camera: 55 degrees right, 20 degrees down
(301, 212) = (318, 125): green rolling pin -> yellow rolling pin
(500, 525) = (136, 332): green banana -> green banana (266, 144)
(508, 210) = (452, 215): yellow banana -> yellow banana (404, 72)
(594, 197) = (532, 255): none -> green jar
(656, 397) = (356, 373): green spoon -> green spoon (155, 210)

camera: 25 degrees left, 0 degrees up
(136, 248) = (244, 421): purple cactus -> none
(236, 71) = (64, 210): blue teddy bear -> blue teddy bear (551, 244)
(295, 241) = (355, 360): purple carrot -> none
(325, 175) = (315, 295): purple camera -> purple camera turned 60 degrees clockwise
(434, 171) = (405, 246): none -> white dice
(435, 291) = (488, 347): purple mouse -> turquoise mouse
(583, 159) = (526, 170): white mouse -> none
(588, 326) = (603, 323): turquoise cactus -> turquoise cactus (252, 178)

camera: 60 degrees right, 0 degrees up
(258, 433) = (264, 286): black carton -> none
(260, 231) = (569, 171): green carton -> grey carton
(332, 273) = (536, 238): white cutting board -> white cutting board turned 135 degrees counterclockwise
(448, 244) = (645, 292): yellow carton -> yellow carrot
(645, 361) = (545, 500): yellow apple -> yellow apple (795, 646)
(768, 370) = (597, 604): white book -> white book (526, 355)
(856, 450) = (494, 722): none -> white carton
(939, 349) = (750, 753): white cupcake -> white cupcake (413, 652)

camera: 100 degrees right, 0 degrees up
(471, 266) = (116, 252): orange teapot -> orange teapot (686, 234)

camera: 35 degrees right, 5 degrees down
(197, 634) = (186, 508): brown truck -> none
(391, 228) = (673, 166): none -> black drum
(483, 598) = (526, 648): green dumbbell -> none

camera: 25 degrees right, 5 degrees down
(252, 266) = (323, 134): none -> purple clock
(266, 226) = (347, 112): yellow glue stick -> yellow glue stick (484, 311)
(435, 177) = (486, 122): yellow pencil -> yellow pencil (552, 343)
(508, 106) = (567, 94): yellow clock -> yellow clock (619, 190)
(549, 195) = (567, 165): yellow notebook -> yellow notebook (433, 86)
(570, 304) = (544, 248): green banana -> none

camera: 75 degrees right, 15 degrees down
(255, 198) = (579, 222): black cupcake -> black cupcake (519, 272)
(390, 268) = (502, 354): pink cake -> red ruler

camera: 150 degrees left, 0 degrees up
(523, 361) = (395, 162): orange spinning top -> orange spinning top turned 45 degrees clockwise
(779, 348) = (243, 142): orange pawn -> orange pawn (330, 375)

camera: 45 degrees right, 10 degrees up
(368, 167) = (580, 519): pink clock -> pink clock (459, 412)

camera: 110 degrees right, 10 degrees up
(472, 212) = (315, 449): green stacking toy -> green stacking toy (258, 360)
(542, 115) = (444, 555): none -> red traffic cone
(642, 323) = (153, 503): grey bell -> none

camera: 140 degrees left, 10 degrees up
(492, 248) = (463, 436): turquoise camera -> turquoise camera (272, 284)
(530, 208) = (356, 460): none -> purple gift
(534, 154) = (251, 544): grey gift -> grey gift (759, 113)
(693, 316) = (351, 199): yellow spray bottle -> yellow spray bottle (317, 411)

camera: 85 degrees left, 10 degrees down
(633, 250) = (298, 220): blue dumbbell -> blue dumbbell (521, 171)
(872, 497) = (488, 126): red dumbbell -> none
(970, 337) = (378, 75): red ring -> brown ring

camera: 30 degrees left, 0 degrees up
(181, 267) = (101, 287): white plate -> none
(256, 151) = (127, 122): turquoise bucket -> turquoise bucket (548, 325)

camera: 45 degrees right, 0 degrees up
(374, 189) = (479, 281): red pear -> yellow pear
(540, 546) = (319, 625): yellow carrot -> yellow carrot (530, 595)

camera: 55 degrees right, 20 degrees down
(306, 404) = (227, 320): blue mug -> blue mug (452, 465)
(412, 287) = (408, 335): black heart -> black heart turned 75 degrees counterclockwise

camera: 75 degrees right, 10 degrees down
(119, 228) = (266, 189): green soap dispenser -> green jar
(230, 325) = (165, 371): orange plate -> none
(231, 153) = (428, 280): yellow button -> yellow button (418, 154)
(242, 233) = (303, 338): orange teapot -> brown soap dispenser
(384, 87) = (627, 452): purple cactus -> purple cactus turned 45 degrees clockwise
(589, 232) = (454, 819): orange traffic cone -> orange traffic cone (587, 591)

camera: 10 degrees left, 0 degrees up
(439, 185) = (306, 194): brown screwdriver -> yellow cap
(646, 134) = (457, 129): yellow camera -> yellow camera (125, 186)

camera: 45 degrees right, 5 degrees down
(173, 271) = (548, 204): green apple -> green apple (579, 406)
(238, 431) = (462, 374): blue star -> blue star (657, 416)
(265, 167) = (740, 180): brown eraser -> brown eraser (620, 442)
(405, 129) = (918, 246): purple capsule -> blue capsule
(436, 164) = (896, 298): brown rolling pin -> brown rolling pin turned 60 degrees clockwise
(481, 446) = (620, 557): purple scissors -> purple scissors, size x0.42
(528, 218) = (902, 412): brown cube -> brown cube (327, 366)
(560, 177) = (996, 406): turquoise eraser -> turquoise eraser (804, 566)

ACTIVITY: With the string "cactus" as the key, filter the data above and show the lines that match.

EXERCISE RESPONSE:
(136, 248) = (244, 421): purple cactus -> none
(588, 326) = (603, 323): turquoise cactus -> turquoise cactus (252, 178)
(384, 87) = (627, 452): purple cactus -> purple cactus turned 45 degrees clockwise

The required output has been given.